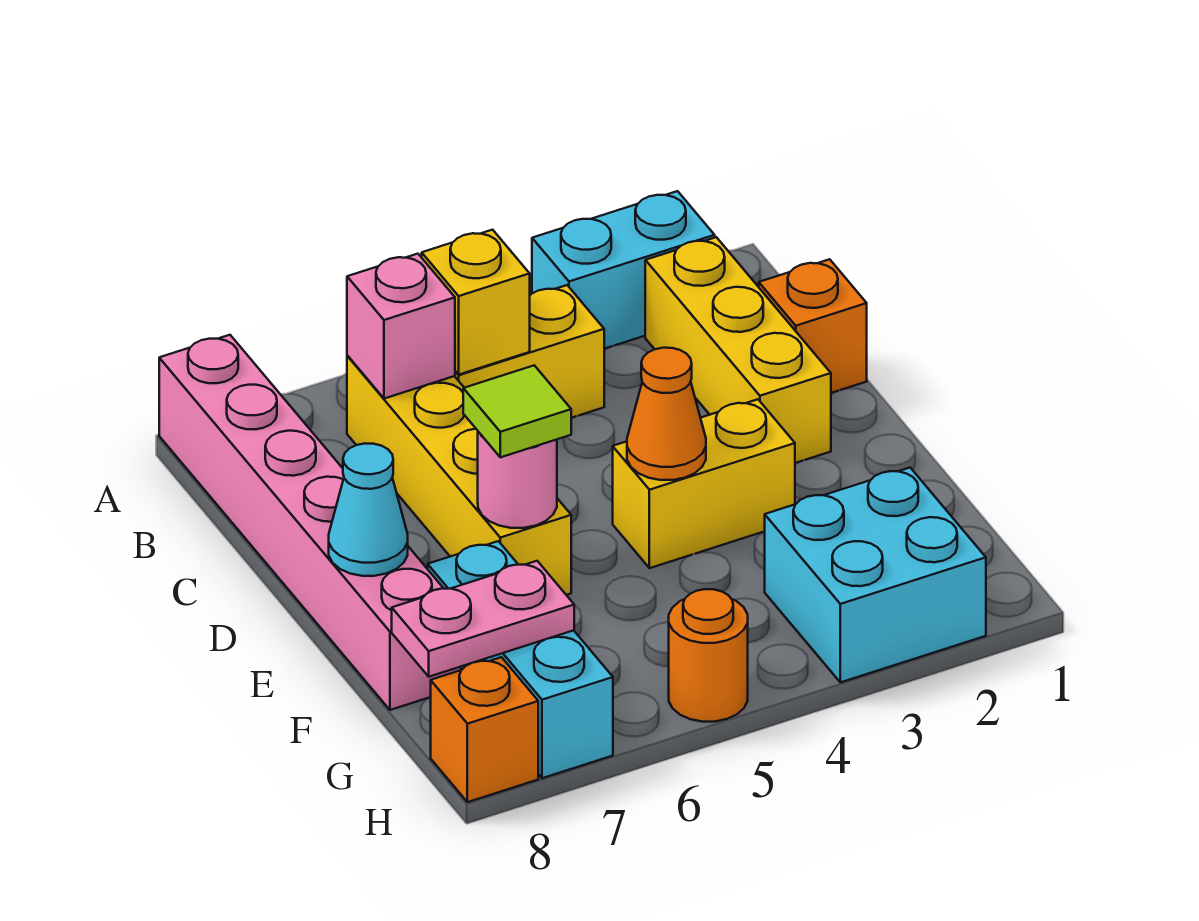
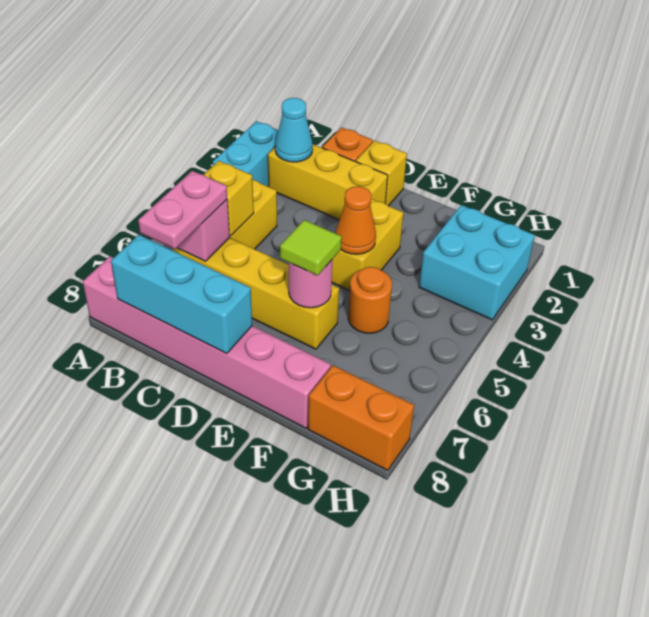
none -> yellow brick D1 level 1
cyan cone E8 level 2 -> cyan cone B2 level 2
cyan brick F7:H7 level 1 -> cyan brick B8:D8 level 2
pink plate G7:G8 level 2 -> pink plate B6:B7 level 3
orange round brick H5 level 1 -> orange round brick F5 level 1
orange brick H8 level 1 -> orange brick G8:H8 level 1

###

◆ ASSIGNMENT
Repeat all entries exactly, pictures excluded.

◆ SOLUTION TO THE EXERCISE
none -> yellow brick D1 level 1
cyan cone E8 level 2 -> cyan cone B2 level 2
cyan brick F7:H7 level 1 -> cyan brick B8:D8 level 2
pink plate G7:G8 level 2 -> pink plate B6:B7 level 3
orange round brick H5 level 1 -> orange round brick F5 level 1
orange brick H8 level 1 -> orange brick G8:H8 level 1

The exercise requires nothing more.